[ABOUT THIS TASK]: Locate the line that contains "move,grey ring,[217 391],,[365". Print it and every subsequent line through the final line of the records, exactly and only those.

= Beginning of Section =

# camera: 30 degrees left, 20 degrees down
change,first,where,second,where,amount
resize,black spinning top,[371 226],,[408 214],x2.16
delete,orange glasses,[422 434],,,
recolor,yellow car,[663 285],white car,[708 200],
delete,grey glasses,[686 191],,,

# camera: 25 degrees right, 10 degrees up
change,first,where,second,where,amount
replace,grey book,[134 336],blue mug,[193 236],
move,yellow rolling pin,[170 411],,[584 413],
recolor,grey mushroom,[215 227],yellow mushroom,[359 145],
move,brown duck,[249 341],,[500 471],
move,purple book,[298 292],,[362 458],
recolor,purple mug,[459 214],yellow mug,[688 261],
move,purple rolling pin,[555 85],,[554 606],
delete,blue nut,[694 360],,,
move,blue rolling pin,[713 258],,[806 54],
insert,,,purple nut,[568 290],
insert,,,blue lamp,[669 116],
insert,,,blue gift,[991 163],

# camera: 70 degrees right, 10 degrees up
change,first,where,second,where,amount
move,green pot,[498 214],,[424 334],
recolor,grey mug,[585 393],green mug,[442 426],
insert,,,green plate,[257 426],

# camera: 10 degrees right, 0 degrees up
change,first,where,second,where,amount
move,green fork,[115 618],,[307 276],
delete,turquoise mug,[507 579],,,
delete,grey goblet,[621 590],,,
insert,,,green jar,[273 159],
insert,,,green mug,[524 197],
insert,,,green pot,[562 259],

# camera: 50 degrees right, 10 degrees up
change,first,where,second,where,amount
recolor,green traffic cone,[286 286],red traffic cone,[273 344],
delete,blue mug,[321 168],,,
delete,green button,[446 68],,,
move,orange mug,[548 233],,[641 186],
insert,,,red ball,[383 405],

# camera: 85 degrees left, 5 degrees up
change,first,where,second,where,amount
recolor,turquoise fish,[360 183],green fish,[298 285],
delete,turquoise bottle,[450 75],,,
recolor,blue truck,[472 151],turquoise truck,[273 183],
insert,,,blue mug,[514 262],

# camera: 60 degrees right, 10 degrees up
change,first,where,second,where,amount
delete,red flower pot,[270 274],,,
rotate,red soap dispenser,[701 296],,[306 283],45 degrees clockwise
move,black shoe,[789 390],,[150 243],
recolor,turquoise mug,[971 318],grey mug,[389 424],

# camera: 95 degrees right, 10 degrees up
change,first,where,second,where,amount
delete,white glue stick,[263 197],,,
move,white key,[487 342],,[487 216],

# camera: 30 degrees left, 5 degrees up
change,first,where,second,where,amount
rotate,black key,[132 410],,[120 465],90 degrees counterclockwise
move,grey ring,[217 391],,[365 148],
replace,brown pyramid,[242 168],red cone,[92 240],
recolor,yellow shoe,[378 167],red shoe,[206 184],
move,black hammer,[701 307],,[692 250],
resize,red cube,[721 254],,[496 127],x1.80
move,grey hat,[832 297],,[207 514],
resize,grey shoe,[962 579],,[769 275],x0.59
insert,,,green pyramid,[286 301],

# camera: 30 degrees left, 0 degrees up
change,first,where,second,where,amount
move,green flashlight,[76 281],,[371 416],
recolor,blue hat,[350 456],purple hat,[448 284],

= End of Section =

[SOLVED EXERCISE]:
move,grey ring,[217 391],,[365 148],
replace,brown pyramid,[242 168],red cone,[92 240],
recolor,yellow shoe,[378 167],red shoe,[206 184],
move,black hammer,[701 307],,[692 250],
resize,red cube,[721 254],,[496 127],x1.80
move,grey hat,[832 297],,[207 514],
resize,grey shoe,[962 579],,[769 275],x0.59
insert,,,green pyramid,[286 301],

# camera: 30 degrees left, 0 degrees up
change,first,where,second,where,amount
move,green flashlight,[76 281],,[371 416],
recolor,blue hat,[350 456],purple hat,[448 284],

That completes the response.